[Records]

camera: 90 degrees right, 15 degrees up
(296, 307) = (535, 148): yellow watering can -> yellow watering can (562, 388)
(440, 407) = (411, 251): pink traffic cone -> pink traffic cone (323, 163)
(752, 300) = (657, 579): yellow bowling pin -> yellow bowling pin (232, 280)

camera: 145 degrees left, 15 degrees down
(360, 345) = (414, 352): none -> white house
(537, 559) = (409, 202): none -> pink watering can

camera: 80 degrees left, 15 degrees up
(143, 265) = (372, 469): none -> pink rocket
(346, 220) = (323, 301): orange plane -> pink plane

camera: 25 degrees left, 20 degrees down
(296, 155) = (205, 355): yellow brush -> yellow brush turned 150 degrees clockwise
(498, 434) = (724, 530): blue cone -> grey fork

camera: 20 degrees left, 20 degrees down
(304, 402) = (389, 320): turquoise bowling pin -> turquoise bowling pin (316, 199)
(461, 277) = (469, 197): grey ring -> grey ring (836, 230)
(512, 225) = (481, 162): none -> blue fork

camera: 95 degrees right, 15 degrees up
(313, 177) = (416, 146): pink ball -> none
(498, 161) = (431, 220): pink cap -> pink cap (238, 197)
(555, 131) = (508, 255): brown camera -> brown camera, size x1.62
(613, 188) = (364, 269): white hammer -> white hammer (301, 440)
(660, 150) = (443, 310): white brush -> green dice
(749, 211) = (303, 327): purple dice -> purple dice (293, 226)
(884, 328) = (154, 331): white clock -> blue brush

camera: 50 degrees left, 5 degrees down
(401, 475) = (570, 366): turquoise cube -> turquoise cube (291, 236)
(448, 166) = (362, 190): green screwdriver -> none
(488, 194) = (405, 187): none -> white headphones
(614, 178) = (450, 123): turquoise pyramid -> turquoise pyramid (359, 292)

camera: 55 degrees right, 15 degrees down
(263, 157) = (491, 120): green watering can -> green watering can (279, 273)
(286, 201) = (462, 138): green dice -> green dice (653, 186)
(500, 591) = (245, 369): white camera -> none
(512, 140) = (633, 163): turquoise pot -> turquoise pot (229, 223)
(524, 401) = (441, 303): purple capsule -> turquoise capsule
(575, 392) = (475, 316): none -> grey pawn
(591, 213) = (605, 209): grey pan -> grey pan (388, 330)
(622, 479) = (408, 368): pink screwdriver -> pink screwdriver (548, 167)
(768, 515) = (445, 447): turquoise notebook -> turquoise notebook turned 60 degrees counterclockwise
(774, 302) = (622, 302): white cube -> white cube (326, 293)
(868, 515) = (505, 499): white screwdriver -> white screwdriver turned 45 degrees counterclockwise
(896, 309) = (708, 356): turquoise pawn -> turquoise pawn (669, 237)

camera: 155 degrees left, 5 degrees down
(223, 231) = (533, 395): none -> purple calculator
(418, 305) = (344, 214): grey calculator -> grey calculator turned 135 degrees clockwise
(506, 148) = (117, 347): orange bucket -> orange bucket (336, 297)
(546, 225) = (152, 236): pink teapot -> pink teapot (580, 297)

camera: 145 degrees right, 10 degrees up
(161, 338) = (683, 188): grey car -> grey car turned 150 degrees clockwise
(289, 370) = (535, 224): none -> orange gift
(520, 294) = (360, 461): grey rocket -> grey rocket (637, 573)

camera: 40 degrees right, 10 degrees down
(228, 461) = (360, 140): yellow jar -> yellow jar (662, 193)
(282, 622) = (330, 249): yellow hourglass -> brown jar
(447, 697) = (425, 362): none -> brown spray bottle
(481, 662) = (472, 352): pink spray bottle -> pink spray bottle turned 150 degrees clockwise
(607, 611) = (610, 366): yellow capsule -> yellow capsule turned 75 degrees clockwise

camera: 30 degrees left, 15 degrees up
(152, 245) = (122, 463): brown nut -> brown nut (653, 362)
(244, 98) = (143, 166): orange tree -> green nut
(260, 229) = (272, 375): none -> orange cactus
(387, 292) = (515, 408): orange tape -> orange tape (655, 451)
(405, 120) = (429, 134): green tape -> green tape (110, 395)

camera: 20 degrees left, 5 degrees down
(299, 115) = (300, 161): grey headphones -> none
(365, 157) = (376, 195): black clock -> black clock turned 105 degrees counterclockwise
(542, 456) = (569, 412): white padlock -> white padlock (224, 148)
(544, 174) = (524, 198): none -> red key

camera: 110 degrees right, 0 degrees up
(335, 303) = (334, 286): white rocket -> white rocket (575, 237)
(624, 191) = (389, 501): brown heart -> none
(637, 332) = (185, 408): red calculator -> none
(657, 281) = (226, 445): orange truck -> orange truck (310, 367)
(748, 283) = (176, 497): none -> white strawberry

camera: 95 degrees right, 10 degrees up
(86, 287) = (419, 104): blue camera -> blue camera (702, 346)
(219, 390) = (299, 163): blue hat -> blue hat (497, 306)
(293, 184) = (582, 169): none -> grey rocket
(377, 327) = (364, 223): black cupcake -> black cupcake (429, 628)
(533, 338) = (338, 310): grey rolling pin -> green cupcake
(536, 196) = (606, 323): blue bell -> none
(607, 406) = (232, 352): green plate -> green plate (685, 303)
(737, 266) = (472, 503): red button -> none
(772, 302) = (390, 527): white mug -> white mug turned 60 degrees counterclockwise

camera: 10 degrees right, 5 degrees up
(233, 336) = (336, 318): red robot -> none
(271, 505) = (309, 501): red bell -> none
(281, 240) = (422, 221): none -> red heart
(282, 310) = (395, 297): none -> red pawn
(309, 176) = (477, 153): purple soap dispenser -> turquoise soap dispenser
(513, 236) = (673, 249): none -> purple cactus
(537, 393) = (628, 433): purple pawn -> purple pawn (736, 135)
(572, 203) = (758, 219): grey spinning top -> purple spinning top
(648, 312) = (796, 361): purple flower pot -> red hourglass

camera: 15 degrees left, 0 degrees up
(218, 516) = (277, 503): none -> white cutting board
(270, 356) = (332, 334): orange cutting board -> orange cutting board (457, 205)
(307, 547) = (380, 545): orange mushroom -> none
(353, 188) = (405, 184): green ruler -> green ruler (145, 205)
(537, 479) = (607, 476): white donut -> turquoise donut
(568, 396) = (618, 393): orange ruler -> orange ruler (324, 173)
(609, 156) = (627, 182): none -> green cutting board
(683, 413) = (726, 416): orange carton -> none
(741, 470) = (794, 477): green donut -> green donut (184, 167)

[/Records]

> What to work on:
Repeat the data word for word, leaving out no line.

> Response for this exercise:
camera: 90 degrees right, 15 degrees up
(296, 307) = (535, 148): yellow watering can -> yellow watering can (562, 388)
(440, 407) = (411, 251): pink traffic cone -> pink traffic cone (323, 163)
(752, 300) = (657, 579): yellow bowling pin -> yellow bowling pin (232, 280)

camera: 145 degrees left, 15 degrees down
(360, 345) = (414, 352): none -> white house
(537, 559) = (409, 202): none -> pink watering can

camera: 80 degrees left, 15 degrees up
(143, 265) = (372, 469): none -> pink rocket
(346, 220) = (323, 301): orange plane -> pink plane

camera: 25 degrees left, 20 degrees down
(296, 155) = (205, 355): yellow brush -> yellow brush turned 150 degrees clockwise
(498, 434) = (724, 530): blue cone -> grey fork

camera: 20 degrees left, 20 degrees down
(304, 402) = (389, 320): turquoise bowling pin -> turquoise bowling pin (316, 199)
(461, 277) = (469, 197): grey ring -> grey ring (836, 230)
(512, 225) = (481, 162): none -> blue fork

camera: 95 degrees right, 15 degrees up
(313, 177) = (416, 146): pink ball -> none
(498, 161) = (431, 220): pink cap -> pink cap (238, 197)
(555, 131) = (508, 255): brown camera -> brown camera, size x1.62
(613, 188) = (364, 269): white hammer -> white hammer (301, 440)
(660, 150) = (443, 310): white brush -> green dice
(749, 211) = (303, 327): purple dice -> purple dice (293, 226)
(884, 328) = (154, 331): white clock -> blue brush

camera: 50 degrees left, 5 degrees down
(401, 475) = (570, 366): turquoise cube -> turquoise cube (291, 236)
(448, 166) = (362, 190): green screwdriver -> none
(488, 194) = (405, 187): none -> white headphones
(614, 178) = (450, 123): turquoise pyramid -> turquoise pyramid (359, 292)

camera: 55 degrees right, 15 degrees down
(263, 157) = (491, 120): green watering can -> green watering can (279, 273)
(286, 201) = (462, 138): green dice -> green dice (653, 186)
(500, 591) = (245, 369): white camera -> none
(512, 140) = (633, 163): turquoise pot -> turquoise pot (229, 223)
(524, 401) = (441, 303): purple capsule -> turquoise capsule
(575, 392) = (475, 316): none -> grey pawn
(591, 213) = (605, 209): grey pan -> grey pan (388, 330)
(622, 479) = (408, 368): pink screwdriver -> pink screwdriver (548, 167)
(768, 515) = (445, 447): turquoise notebook -> turquoise notebook turned 60 degrees counterclockwise
(774, 302) = (622, 302): white cube -> white cube (326, 293)
(868, 515) = (505, 499): white screwdriver -> white screwdriver turned 45 degrees counterclockwise
(896, 309) = (708, 356): turquoise pawn -> turquoise pawn (669, 237)

camera: 155 degrees left, 5 degrees down
(223, 231) = (533, 395): none -> purple calculator
(418, 305) = (344, 214): grey calculator -> grey calculator turned 135 degrees clockwise
(506, 148) = (117, 347): orange bucket -> orange bucket (336, 297)
(546, 225) = (152, 236): pink teapot -> pink teapot (580, 297)

camera: 145 degrees right, 10 degrees up
(161, 338) = (683, 188): grey car -> grey car turned 150 degrees clockwise
(289, 370) = (535, 224): none -> orange gift
(520, 294) = (360, 461): grey rocket -> grey rocket (637, 573)

camera: 40 degrees right, 10 degrees down
(228, 461) = (360, 140): yellow jar -> yellow jar (662, 193)
(282, 622) = (330, 249): yellow hourglass -> brown jar
(447, 697) = (425, 362): none -> brown spray bottle
(481, 662) = (472, 352): pink spray bottle -> pink spray bottle turned 150 degrees clockwise
(607, 611) = (610, 366): yellow capsule -> yellow capsule turned 75 degrees clockwise

camera: 30 degrees left, 15 degrees up
(152, 245) = (122, 463): brown nut -> brown nut (653, 362)
(244, 98) = (143, 166): orange tree -> green nut
(260, 229) = (272, 375): none -> orange cactus
(387, 292) = (515, 408): orange tape -> orange tape (655, 451)
(405, 120) = (429, 134): green tape -> green tape (110, 395)

camera: 20 degrees left, 5 degrees down
(299, 115) = (300, 161): grey headphones -> none
(365, 157) = (376, 195): black clock -> black clock turned 105 degrees counterclockwise
(542, 456) = (569, 412): white padlock -> white padlock (224, 148)
(544, 174) = (524, 198): none -> red key

camera: 110 degrees right, 0 degrees up
(335, 303) = (334, 286): white rocket -> white rocket (575, 237)
(624, 191) = (389, 501): brown heart -> none
(637, 332) = (185, 408): red calculator -> none
(657, 281) = (226, 445): orange truck -> orange truck (310, 367)
(748, 283) = (176, 497): none -> white strawberry

camera: 95 degrees right, 10 degrees up
(86, 287) = (419, 104): blue camera -> blue camera (702, 346)
(219, 390) = (299, 163): blue hat -> blue hat (497, 306)
(293, 184) = (582, 169): none -> grey rocket
(377, 327) = (364, 223): black cupcake -> black cupcake (429, 628)
(533, 338) = (338, 310): grey rolling pin -> green cupcake
(536, 196) = (606, 323): blue bell -> none
(607, 406) = (232, 352): green plate -> green plate (685, 303)
(737, 266) = (472, 503): red button -> none
(772, 302) = (390, 527): white mug -> white mug turned 60 degrees counterclockwise

camera: 10 degrees right, 5 degrees up
(233, 336) = (336, 318): red robot -> none
(271, 505) = (309, 501): red bell -> none
(281, 240) = (422, 221): none -> red heart
(282, 310) = (395, 297): none -> red pawn
(309, 176) = (477, 153): purple soap dispenser -> turquoise soap dispenser
(513, 236) = (673, 249): none -> purple cactus
(537, 393) = (628, 433): purple pawn -> purple pawn (736, 135)
(572, 203) = (758, 219): grey spinning top -> purple spinning top
(648, 312) = (796, 361): purple flower pot -> red hourglass

camera: 15 degrees left, 0 degrees up
(218, 516) = (277, 503): none -> white cutting board
(270, 356) = (332, 334): orange cutting board -> orange cutting board (457, 205)
(307, 547) = (380, 545): orange mushroom -> none
(353, 188) = (405, 184): green ruler -> green ruler (145, 205)
(537, 479) = (607, 476): white donut -> turquoise donut
(568, 396) = (618, 393): orange ruler -> orange ruler (324, 173)
(609, 156) = (627, 182): none -> green cutting board
(683, 413) = (726, 416): orange carton -> none
(741, 470) = (794, 477): green donut -> green donut (184, 167)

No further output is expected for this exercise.